* **COLLECTED DATA**

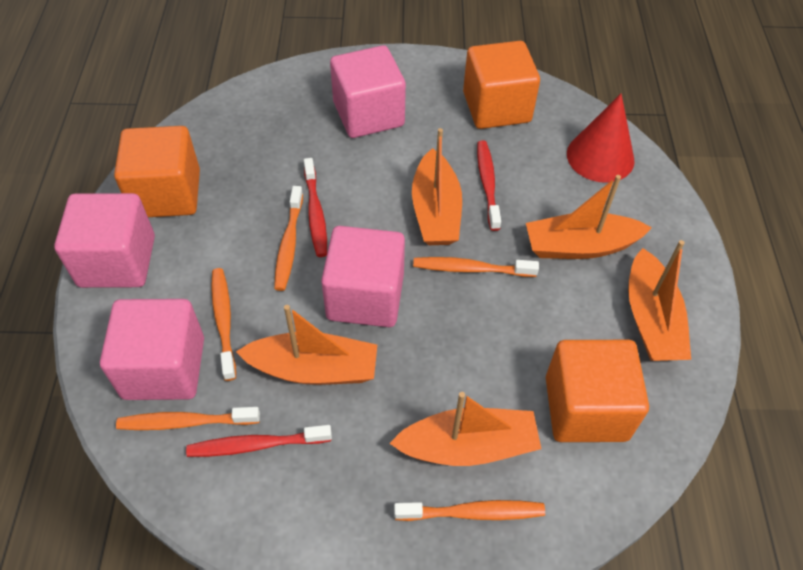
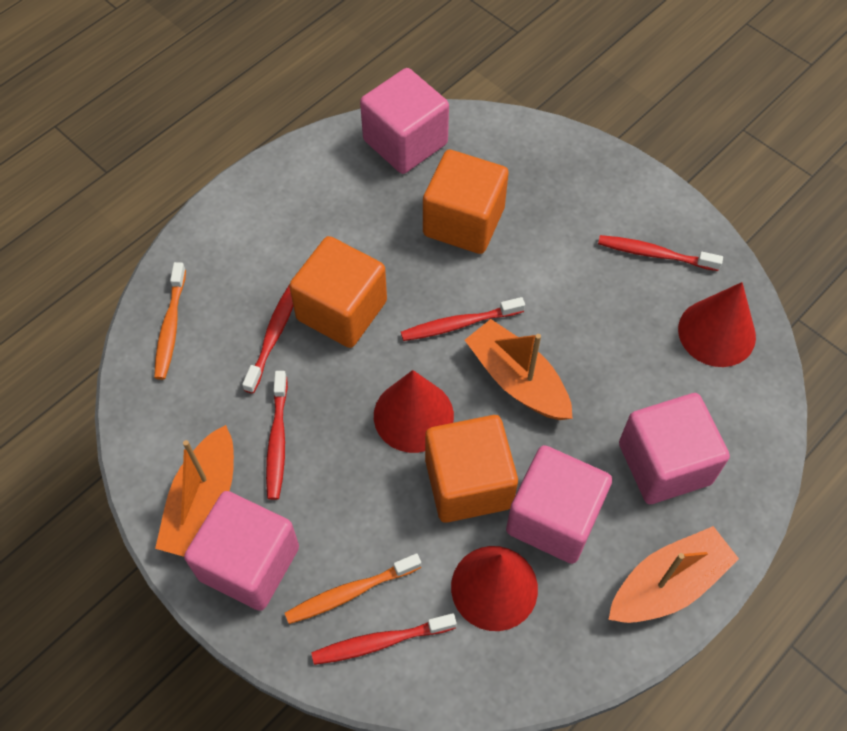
orange boat: 5 -> 3
orange toothbrush: 5 -> 2
red cone: 1 -> 3
red toothbrush: 3 -> 5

* **WHAT YOU HAVE TO DO**
Output exactly the lines from the one with "orange toothbrush: 5 -> 2" through the final line of the listing above.

* **THE COMPLETED TASK**
orange toothbrush: 5 -> 2
red cone: 1 -> 3
red toothbrush: 3 -> 5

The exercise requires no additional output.